WORK TO BE COMPLETED –
How many lines in the items below contain the string "grace"? Reply with the number alone.

RECORDED INFORMATION –
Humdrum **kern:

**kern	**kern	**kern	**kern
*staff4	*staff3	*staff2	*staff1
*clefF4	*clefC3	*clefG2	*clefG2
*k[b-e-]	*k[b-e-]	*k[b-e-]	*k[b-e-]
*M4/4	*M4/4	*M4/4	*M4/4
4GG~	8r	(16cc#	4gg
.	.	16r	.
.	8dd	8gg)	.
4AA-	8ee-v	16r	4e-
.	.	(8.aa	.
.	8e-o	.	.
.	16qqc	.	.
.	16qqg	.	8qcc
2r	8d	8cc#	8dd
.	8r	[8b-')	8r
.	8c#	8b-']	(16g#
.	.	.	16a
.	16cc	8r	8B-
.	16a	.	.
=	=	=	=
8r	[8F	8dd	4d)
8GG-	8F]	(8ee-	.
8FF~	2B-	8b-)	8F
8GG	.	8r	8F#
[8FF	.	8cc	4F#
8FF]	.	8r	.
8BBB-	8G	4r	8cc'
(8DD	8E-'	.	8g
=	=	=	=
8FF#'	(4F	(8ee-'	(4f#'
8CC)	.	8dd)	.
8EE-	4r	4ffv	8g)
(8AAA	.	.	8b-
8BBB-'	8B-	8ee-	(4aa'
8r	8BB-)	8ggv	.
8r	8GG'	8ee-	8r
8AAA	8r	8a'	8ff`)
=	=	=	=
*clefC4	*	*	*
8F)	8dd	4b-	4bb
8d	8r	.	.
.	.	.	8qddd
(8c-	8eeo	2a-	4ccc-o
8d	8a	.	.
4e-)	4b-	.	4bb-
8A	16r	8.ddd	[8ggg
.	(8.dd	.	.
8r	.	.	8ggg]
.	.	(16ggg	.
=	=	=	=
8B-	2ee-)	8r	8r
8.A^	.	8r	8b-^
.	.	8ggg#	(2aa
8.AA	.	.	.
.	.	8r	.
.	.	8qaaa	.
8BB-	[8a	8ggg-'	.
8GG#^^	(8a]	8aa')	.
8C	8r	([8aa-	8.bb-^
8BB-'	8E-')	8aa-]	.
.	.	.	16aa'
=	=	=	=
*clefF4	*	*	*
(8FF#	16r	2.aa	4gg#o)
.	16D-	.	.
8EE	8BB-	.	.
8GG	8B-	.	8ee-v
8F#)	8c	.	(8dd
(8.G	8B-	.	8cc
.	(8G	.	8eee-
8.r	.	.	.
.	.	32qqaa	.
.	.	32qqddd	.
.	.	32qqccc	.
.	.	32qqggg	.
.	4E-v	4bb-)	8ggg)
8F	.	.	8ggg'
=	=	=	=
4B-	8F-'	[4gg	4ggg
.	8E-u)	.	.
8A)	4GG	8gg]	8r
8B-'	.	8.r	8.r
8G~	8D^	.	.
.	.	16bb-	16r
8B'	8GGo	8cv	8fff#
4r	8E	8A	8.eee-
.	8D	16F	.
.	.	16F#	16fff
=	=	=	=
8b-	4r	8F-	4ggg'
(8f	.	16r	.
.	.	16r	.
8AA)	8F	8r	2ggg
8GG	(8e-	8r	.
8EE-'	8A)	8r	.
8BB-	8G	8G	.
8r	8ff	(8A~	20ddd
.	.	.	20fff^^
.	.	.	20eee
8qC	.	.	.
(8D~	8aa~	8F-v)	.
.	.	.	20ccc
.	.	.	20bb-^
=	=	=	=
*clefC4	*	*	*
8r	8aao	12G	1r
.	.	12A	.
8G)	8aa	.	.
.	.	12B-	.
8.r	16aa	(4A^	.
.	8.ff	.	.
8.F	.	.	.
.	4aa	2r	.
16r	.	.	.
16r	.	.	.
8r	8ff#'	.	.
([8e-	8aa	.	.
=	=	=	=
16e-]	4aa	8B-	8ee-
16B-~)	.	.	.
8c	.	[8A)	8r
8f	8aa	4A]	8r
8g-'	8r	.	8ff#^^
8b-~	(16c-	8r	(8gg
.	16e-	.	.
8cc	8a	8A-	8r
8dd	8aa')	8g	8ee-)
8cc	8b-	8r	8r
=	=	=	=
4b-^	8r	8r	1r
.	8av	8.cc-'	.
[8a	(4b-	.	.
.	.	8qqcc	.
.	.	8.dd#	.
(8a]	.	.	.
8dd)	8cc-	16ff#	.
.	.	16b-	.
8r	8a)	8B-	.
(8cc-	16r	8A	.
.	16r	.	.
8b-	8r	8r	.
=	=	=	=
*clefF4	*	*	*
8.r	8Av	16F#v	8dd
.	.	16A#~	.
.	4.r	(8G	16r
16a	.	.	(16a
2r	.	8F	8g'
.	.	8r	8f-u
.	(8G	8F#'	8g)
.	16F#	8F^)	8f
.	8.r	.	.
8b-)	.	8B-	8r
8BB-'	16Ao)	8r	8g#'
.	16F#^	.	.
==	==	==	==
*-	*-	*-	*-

* * *

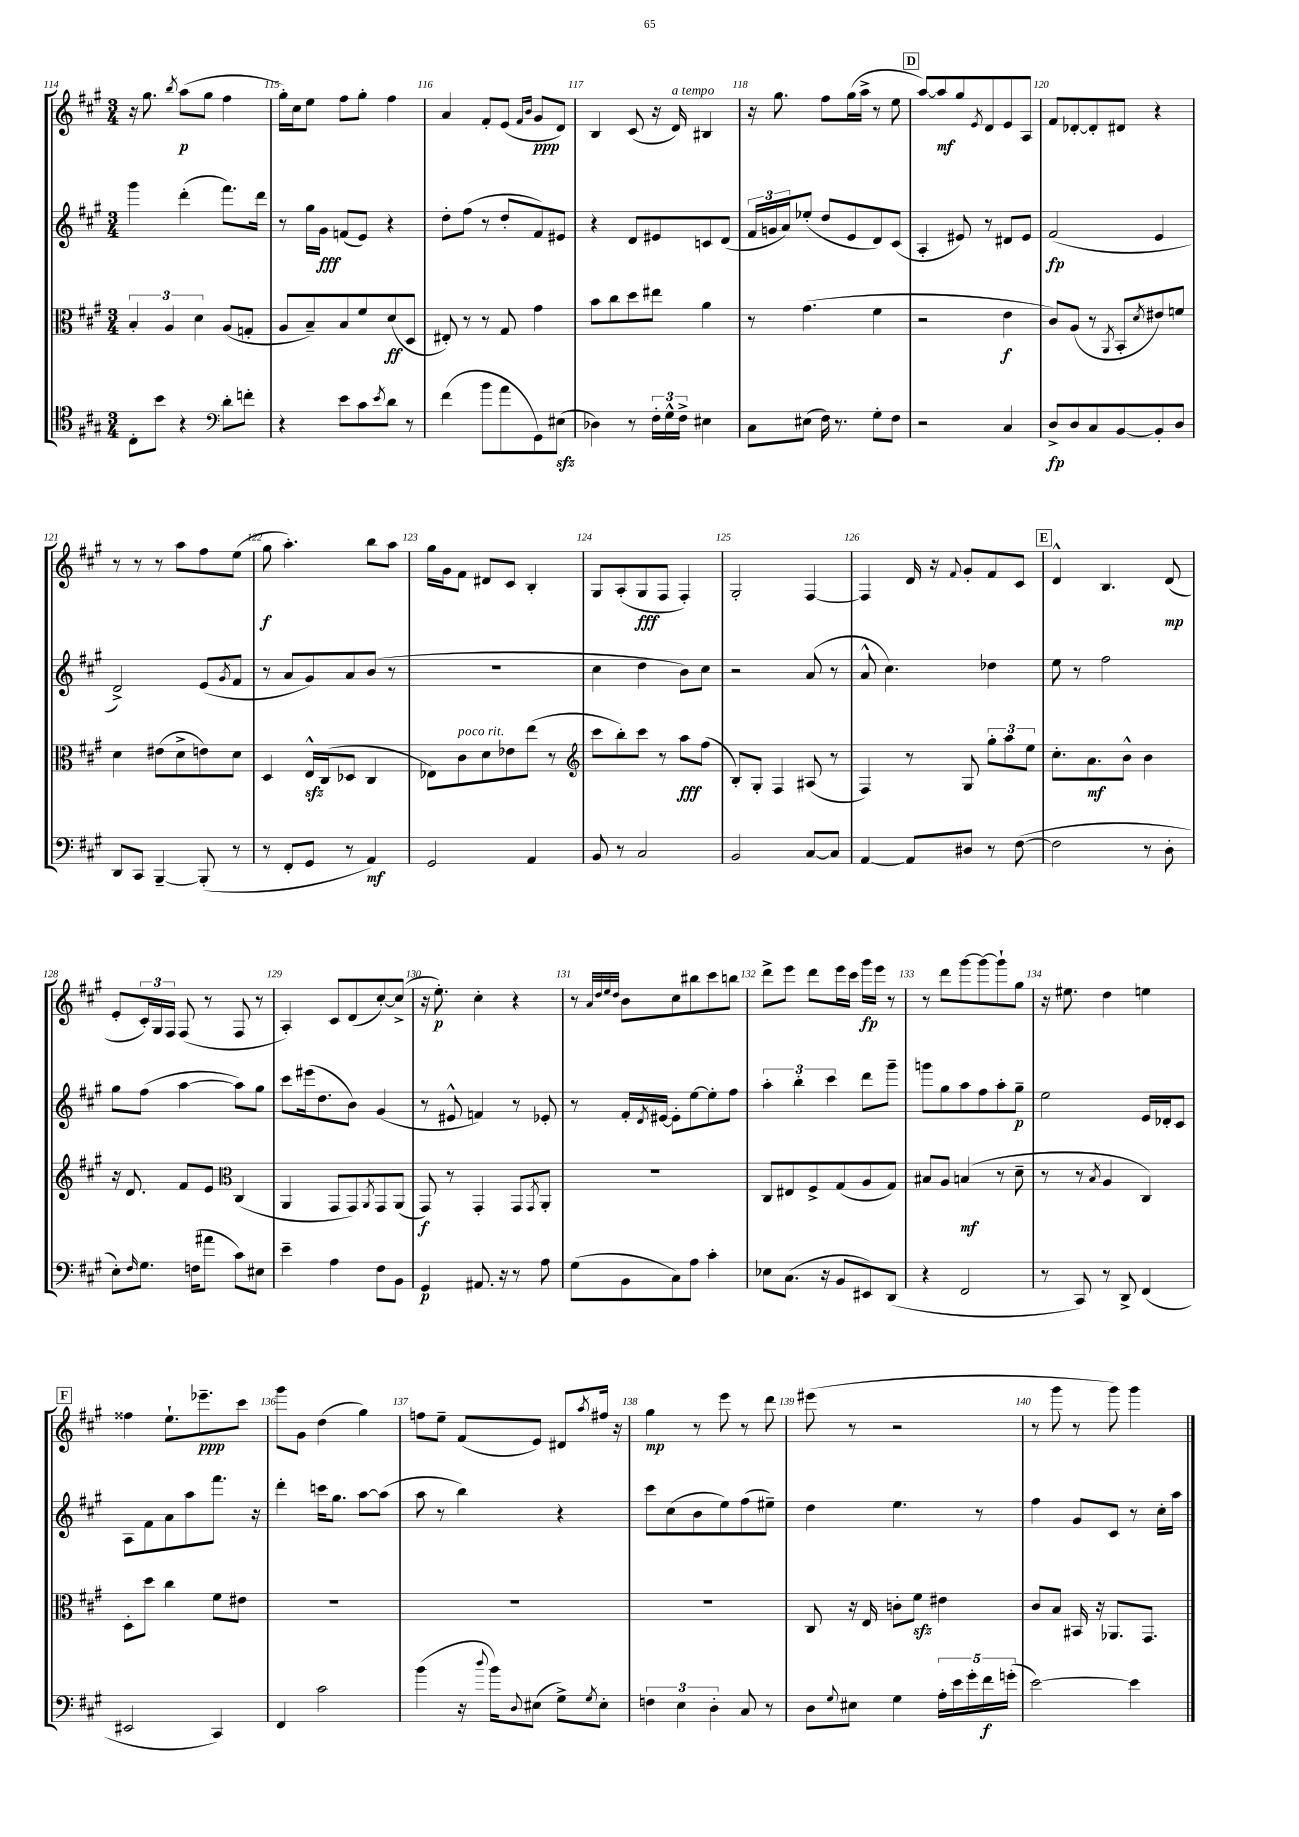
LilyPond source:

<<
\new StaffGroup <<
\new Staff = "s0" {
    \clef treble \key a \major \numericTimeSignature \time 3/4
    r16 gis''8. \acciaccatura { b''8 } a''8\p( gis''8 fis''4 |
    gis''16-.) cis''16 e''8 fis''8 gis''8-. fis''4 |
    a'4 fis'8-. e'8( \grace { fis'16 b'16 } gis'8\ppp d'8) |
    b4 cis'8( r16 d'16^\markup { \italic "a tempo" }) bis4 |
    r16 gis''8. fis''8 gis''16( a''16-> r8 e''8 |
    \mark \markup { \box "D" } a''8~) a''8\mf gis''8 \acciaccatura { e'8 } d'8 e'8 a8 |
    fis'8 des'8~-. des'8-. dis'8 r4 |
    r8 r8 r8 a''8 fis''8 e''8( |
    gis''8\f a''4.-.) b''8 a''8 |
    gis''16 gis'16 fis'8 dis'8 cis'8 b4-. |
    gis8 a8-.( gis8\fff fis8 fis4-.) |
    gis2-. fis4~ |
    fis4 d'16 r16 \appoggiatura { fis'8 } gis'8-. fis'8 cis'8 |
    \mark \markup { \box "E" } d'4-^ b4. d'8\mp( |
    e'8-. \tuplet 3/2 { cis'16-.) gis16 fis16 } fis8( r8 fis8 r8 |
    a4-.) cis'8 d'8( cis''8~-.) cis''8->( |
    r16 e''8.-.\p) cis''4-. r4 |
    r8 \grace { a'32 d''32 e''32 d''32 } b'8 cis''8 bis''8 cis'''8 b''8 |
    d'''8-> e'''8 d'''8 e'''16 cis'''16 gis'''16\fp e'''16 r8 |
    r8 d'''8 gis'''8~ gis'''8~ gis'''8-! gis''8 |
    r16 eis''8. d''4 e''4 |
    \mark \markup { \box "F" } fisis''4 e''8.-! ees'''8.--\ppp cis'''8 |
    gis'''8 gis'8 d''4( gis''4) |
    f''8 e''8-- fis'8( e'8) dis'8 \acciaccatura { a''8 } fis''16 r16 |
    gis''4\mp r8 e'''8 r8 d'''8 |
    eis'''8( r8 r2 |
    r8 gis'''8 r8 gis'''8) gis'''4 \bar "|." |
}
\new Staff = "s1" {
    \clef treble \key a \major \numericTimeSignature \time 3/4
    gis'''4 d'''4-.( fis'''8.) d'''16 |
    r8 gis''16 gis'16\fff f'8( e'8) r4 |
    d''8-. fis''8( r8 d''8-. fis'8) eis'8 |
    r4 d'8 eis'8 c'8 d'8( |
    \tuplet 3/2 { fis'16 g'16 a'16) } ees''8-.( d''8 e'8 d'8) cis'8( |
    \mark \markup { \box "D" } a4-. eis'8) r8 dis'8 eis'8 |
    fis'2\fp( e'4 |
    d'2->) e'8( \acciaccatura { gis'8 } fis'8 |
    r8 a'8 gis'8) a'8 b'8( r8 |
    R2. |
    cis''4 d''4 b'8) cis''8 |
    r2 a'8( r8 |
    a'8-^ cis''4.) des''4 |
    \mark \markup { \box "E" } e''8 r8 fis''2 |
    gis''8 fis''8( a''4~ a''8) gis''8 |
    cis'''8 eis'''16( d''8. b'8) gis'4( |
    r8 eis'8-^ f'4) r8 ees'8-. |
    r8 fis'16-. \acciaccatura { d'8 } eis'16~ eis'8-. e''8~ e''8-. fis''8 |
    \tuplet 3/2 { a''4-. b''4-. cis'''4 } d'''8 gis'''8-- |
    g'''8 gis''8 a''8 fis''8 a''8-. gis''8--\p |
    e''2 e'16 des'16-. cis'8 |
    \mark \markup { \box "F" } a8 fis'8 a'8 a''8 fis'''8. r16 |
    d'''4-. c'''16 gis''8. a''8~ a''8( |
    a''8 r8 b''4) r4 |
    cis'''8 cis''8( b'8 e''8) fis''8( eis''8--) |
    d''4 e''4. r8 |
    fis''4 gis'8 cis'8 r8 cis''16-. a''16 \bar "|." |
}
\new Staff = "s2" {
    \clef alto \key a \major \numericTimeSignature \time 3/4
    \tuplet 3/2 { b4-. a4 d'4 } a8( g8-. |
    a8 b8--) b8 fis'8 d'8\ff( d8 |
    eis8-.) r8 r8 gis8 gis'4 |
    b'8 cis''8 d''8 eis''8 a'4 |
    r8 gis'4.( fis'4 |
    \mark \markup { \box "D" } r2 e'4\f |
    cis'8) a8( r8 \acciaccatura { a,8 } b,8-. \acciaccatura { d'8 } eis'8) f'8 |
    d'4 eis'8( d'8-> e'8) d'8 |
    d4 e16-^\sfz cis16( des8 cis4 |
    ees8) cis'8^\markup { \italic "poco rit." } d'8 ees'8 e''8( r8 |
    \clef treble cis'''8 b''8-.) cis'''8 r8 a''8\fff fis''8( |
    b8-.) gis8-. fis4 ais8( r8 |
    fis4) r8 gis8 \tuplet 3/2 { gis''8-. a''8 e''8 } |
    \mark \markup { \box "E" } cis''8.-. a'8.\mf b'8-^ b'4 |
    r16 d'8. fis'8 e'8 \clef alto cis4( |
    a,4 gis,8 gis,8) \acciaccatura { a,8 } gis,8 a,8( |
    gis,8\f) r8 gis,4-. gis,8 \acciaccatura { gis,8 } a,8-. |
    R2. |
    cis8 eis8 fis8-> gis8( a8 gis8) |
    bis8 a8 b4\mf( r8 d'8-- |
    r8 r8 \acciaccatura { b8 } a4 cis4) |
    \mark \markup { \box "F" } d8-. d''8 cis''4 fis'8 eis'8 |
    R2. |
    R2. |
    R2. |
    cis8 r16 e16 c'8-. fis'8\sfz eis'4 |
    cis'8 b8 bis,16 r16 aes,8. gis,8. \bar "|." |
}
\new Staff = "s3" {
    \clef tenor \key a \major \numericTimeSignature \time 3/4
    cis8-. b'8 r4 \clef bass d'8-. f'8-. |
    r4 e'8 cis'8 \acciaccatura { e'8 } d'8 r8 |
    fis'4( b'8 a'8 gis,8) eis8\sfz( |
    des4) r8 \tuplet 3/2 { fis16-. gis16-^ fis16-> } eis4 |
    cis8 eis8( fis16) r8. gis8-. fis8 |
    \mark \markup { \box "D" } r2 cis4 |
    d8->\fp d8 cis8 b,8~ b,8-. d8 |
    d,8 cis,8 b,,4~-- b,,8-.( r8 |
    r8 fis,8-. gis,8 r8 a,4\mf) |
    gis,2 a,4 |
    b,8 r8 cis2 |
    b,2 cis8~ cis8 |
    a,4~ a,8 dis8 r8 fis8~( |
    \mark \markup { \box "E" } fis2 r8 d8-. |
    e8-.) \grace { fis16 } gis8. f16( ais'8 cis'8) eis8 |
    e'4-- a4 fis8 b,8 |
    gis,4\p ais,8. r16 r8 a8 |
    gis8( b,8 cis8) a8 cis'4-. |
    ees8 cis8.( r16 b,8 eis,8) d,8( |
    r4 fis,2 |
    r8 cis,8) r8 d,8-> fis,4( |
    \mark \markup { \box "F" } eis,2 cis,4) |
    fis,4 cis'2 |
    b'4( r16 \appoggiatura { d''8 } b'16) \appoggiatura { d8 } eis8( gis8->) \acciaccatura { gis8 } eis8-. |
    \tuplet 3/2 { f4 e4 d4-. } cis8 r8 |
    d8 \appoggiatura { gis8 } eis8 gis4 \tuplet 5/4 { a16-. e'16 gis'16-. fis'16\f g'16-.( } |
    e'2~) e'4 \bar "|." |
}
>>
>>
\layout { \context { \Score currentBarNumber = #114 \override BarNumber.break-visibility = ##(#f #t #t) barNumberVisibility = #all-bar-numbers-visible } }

FINAL RESULT –
3